→ EXERCISE PROMPT: This exercise needs the complete data reproduced exactly.

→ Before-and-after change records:
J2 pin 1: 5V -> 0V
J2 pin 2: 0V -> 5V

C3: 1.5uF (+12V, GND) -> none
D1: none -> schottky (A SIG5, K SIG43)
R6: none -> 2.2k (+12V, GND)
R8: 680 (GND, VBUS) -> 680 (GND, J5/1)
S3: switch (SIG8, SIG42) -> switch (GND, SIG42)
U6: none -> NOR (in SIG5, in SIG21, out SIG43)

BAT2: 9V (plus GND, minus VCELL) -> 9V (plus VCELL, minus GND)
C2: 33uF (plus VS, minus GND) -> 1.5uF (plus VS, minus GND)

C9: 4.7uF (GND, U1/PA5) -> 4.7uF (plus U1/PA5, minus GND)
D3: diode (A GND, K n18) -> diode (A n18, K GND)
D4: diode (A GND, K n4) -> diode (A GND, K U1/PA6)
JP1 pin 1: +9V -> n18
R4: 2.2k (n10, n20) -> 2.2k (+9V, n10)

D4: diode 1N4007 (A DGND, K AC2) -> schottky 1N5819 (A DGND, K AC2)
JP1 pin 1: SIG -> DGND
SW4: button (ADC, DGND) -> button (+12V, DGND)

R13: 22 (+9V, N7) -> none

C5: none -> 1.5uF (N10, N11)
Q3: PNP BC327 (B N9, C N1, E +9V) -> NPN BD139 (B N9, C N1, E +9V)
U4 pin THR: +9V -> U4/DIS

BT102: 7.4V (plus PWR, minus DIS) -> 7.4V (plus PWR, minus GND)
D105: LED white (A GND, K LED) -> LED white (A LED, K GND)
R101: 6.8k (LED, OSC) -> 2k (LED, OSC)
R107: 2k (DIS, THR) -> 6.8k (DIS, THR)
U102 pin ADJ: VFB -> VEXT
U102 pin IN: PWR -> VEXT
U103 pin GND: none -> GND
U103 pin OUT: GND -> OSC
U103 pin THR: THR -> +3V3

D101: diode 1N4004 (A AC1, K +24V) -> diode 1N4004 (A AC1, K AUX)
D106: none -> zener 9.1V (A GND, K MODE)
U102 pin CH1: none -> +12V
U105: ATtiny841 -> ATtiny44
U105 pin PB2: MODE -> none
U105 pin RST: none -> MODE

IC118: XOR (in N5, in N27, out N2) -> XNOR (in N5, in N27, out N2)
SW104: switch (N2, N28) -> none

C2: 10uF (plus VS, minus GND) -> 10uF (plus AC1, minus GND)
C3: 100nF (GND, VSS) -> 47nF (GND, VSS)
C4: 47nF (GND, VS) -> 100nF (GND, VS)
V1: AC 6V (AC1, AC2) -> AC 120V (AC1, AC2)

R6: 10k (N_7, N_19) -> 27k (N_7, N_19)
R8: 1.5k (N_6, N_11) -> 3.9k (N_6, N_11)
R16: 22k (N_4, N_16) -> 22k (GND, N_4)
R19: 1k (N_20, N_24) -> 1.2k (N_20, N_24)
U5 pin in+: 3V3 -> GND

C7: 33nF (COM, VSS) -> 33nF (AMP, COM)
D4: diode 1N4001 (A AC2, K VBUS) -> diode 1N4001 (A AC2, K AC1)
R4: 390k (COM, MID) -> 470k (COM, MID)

→ RESULT OF THIS EXERCISE:
J2 pin 1: 5V -> 0V
J2 pin 2: 0V -> 5V

C3: 1.5uF (+12V, GND) -> none
D1: none -> schottky (A SIG5, K SIG43)
R6: none -> 2.2k (+12V, GND)
R8: 680 (GND, VBUS) -> 680 (GND, J5/1)
S3: switch (SIG8, SIG42) -> switch (GND, SIG42)
U6: none -> NOR (in SIG5, in SIG21, out SIG43)

BAT2: 9V (plus GND, minus VCELL) -> 9V (plus VCELL, minus GND)
C2: 33uF (plus VS, minus GND) -> 1.5uF (plus VS, minus GND)

C9: 4.7uF (GND, U1/PA5) -> 4.7uF (plus U1/PA5, minus GND)
D3: diode (A GND, K n18) -> diode (A n18, K GND)
D4: diode (A GND, K n4) -> diode (A GND, K U1/PA6)
JP1 pin 1: +9V -> n18
R4: 2.2k (n10, n20) -> 2.2k (+9V, n10)

D4: diode 1N4007 (A DGND, K AC2) -> schottky 1N5819 (A DGND, K AC2)
JP1 pin 1: SIG -> DGND
SW4: button (ADC, DGND) -> button (+12V, DGND)

R13: 22 (+9V, N7) -> none

C5: none -> 1.5uF (N10, N11)
Q3: PNP BC327 (B N9, C N1, E +9V) -> NPN BD139 (B N9, C N1, E +9V)
U4 pin THR: +9V -> U4/DIS

BT102: 7.4V (plus PWR, minus DIS) -> 7.4V (plus PWR, minus GND)
D105: LED white (A GND, K LED) -> LED white (A LED, K GND)
R101: 6.8k (LED, OSC) -> 2k (LED, OSC)
R107: 2k (DIS, THR) -> 6.8k (DIS, THR)
U102 pin ADJ: VFB -> VEXT
U102 pin IN: PWR -> VEXT
U103 pin GND: none -> GND
U103 pin OUT: GND -> OSC
U103 pin THR: THR -> +3V3

D101: diode 1N4004 (A AC1, K +24V) -> diode 1N4004 (A AC1, K AUX)
D106: none -> zener 9.1V (A GND, K MODE)
U102 pin CH1: none -> +12V
U105: ATtiny841 -> ATtiny44
U105 pin PB2: MODE -> none
U105 pin RST: none -> MODE

IC118: XOR (in N5, in N27, out N2) -> XNOR (in N5, in N27, out N2)
SW104: switch (N2, N28) -> none

C2: 10uF (plus VS, minus GND) -> 10uF (plus AC1, minus GND)
C3: 100nF (GND, VSS) -> 47nF (GND, VSS)
C4: 47nF (GND, VS) -> 100nF (GND, VS)
V1: AC 6V (AC1, AC2) -> AC 120V (AC1, AC2)

R6: 10k (N_7, N_19) -> 27k (N_7, N_19)
R8: 1.5k (N_6, N_11) -> 3.9k (N_6, N_11)
R16: 22k (N_4, N_16) -> 22k (GND, N_4)
R19: 1k (N_20, N_24) -> 1.2k (N_20, N_24)
U5 pin in+: 3V3 -> GND

C7: 33nF (COM, VSS) -> 33nF (AMP, COM)
D4: diode 1N4001 (A AC2, K VBUS) -> diode 1N4001 (A AC2, K AC1)
R4: 390k (COM, MID) -> 470k (COM, MID)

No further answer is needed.